# Dataset excerpts:
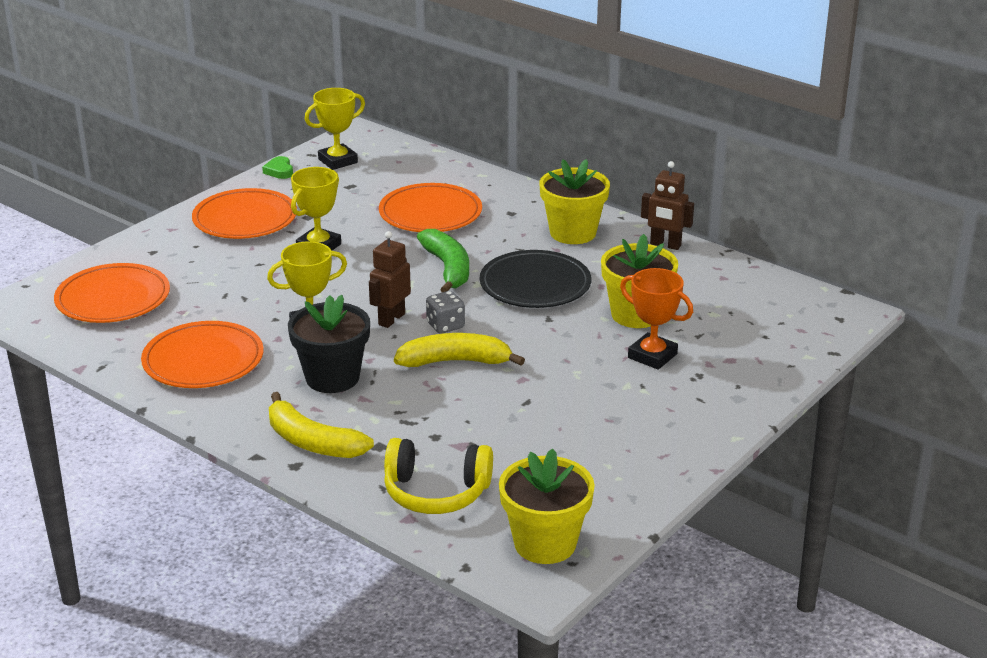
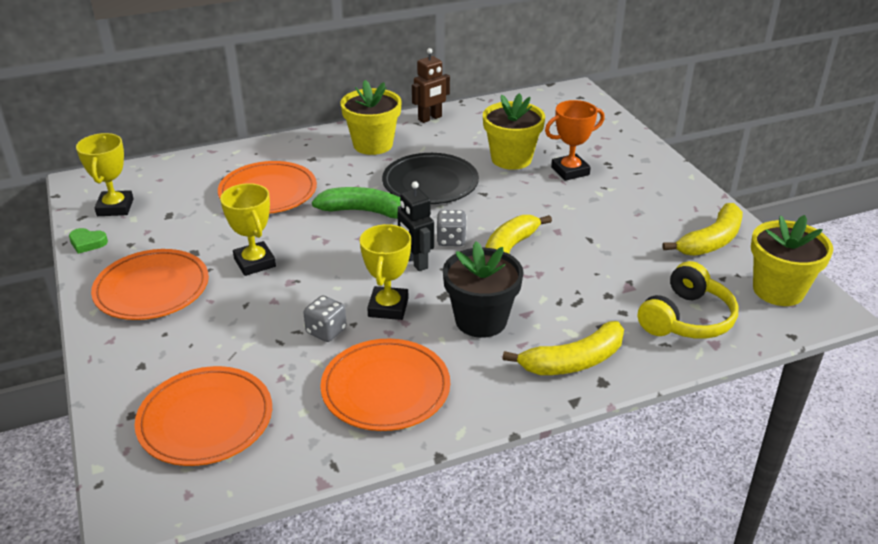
camera: 60 degrees left, 5 degrees up
(254, 310) = (326, 331): none -> grey dice
(391, 319) = (416, 262): brown robot -> black robot
(602, 479) = (711, 241): none -> yellow banana

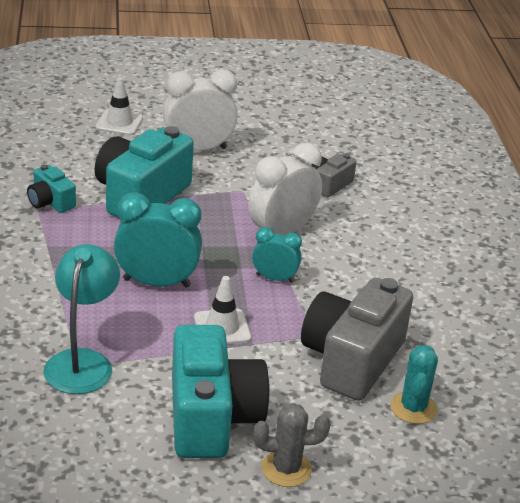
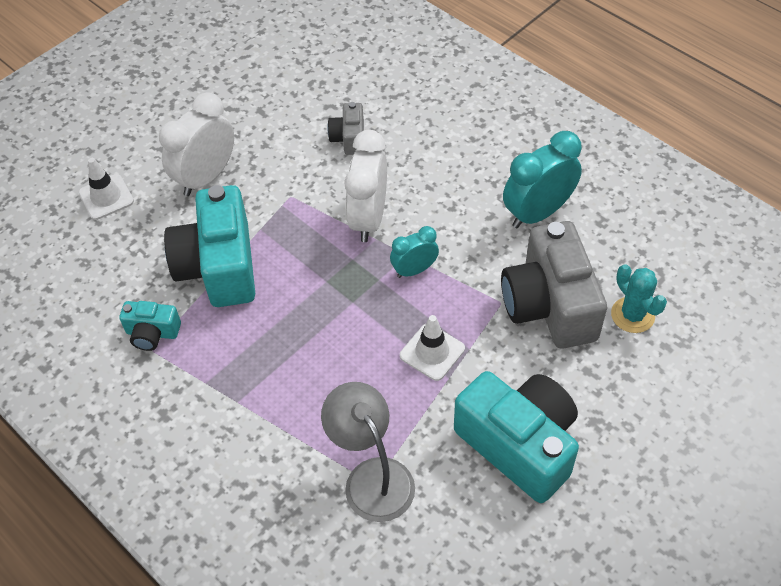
camera: 35 degrees left, 20 degrees up
(82, 362) = (372, 477): turquoise lamp -> grey lamp
(156, 282) = (335, 348): turquoise clock -> turquoise clock (537, 213)
(286, 469) = (616, 445): grey cactus -> none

# What this task involves:
All lines from the one with "camera: 35 degrees left, 20 degrees up" onward to the end of the records above should be repeated exactly, and only those lines.

# Your response:
camera: 35 degrees left, 20 degrees up
(82, 362) = (372, 477): turquoise lamp -> grey lamp
(156, 282) = (335, 348): turquoise clock -> turquoise clock (537, 213)
(286, 469) = (616, 445): grey cactus -> none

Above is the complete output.